## Brief
Reproduce the rows from the line with "First Lieutenant (190, 286)" to the line with "Detect which cell", swapping "Lieutenant" for "Lt." and leaving everything else as it is. Return only those lines.

-.-.-

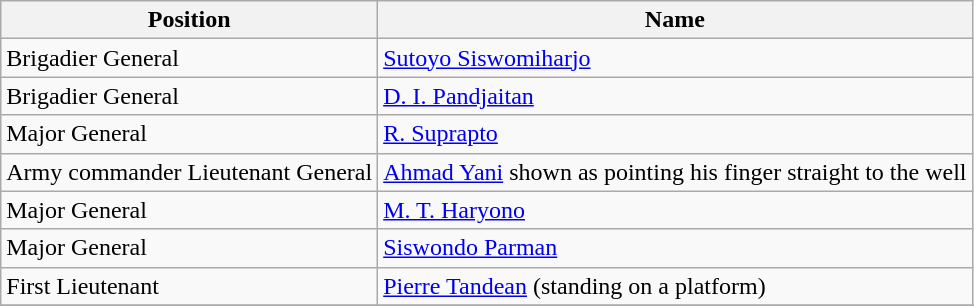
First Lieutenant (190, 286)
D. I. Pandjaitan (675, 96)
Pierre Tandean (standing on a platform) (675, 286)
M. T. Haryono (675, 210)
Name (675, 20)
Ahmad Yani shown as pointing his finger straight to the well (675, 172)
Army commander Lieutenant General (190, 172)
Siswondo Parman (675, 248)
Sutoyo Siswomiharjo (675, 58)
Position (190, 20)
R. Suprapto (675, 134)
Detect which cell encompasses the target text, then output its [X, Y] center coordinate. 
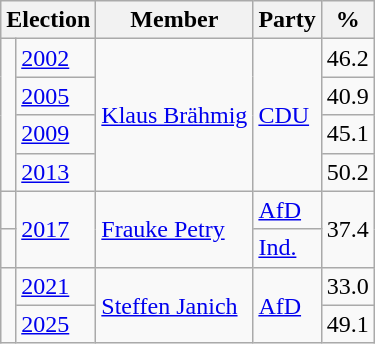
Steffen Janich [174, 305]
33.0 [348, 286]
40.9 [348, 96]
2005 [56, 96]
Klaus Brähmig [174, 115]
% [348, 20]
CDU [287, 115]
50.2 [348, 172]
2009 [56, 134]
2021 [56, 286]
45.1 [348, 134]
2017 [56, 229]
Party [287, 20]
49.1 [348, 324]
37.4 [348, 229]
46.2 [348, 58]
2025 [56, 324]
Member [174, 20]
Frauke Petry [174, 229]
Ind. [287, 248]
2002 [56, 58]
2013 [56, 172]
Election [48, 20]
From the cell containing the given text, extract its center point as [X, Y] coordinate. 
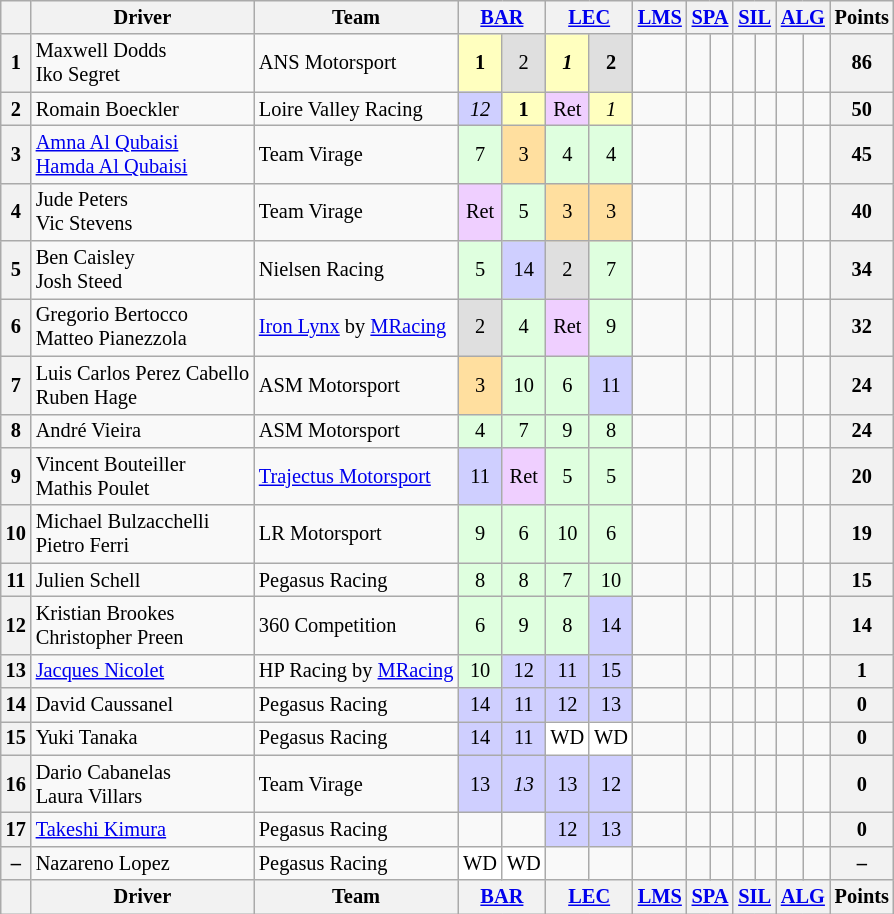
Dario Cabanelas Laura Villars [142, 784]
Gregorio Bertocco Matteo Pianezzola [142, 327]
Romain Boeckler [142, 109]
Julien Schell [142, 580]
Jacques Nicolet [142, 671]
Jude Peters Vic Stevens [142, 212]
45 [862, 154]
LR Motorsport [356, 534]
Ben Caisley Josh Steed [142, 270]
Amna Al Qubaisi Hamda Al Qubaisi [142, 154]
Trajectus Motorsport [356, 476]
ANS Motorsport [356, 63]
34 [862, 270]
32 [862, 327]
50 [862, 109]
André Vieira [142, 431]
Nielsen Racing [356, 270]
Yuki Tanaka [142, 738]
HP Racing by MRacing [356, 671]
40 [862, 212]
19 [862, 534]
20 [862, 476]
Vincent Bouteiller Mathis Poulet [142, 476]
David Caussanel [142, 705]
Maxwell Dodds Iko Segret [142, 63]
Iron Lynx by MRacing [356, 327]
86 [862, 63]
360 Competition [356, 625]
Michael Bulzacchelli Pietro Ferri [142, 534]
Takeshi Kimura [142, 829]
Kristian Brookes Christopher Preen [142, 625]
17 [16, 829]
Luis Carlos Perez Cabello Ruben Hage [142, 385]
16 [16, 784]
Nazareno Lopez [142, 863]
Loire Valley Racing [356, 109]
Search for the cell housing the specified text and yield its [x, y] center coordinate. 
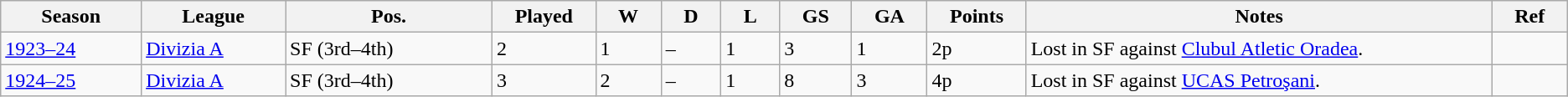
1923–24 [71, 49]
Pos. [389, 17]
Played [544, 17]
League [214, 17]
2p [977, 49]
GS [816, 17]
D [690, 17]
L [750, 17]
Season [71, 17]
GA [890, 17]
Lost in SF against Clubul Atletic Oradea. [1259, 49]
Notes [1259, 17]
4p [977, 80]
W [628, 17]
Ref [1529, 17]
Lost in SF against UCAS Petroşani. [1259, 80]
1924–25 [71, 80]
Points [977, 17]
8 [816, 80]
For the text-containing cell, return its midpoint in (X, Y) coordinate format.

-.-.-

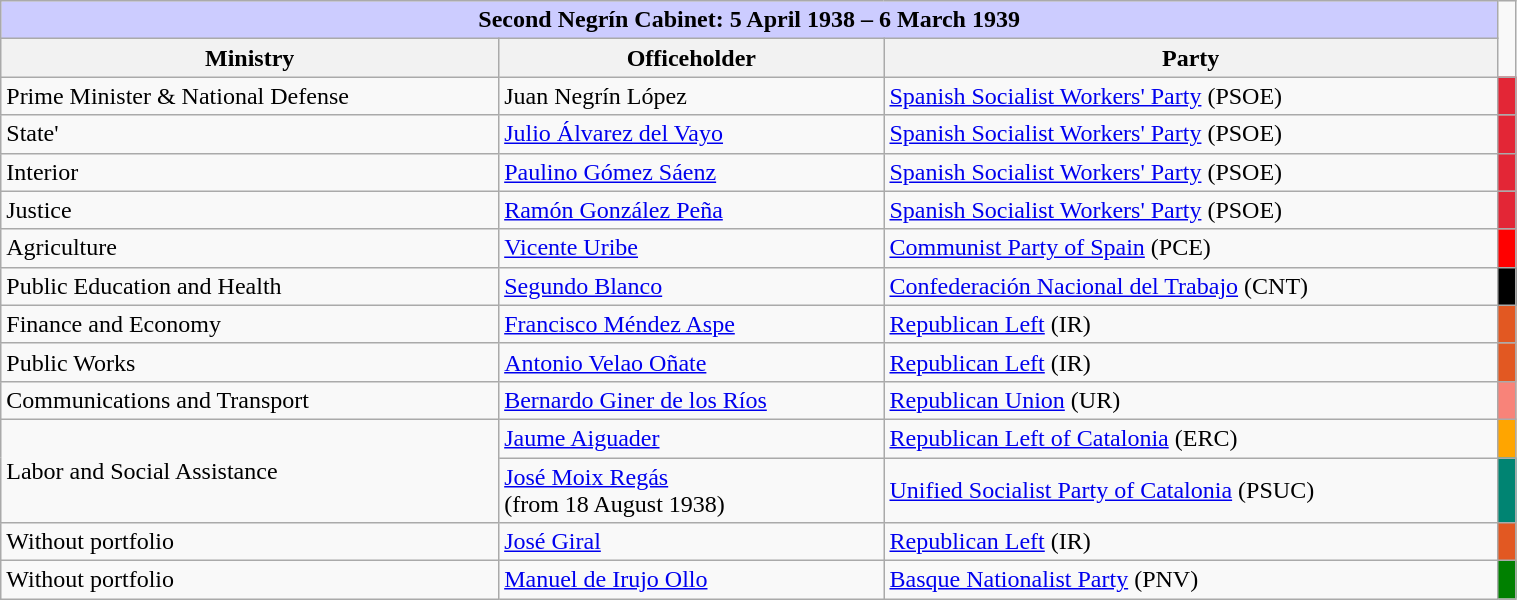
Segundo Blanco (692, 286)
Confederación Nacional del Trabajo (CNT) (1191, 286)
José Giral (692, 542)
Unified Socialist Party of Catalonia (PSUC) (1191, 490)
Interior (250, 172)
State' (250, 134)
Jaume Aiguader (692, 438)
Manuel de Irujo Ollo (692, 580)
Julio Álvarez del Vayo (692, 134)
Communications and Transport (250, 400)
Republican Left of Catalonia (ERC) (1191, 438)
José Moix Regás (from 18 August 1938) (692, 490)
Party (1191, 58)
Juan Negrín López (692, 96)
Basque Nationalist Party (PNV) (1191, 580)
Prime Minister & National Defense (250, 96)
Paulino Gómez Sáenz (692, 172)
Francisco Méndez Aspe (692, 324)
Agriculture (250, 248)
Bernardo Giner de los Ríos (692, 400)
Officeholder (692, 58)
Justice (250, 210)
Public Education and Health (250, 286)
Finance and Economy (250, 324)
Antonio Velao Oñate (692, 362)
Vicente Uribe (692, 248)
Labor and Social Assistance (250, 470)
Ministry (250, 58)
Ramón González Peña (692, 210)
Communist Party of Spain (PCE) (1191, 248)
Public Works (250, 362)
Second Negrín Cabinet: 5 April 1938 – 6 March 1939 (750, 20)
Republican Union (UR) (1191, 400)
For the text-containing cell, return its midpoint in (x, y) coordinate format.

-.-.-

## Completed task
First Lt. (190, 286)
D. I. Pandjaitan (675, 96)
Pierre Tandean (standing on a platform) (675, 286)
M. T. Haryono (675, 210)
Name (675, 20)
Ahmad Yani shown as pointing his finger straight to the well (675, 172)
Army commander Lt. General (190, 172)
Siswondo Parman (675, 248)
Sutoyo Siswomiharjo (675, 58)
Position (190, 20)
R. Suprapto (675, 134)
Detect which cell encompasses the target text, then output its [X, Y] center coordinate. 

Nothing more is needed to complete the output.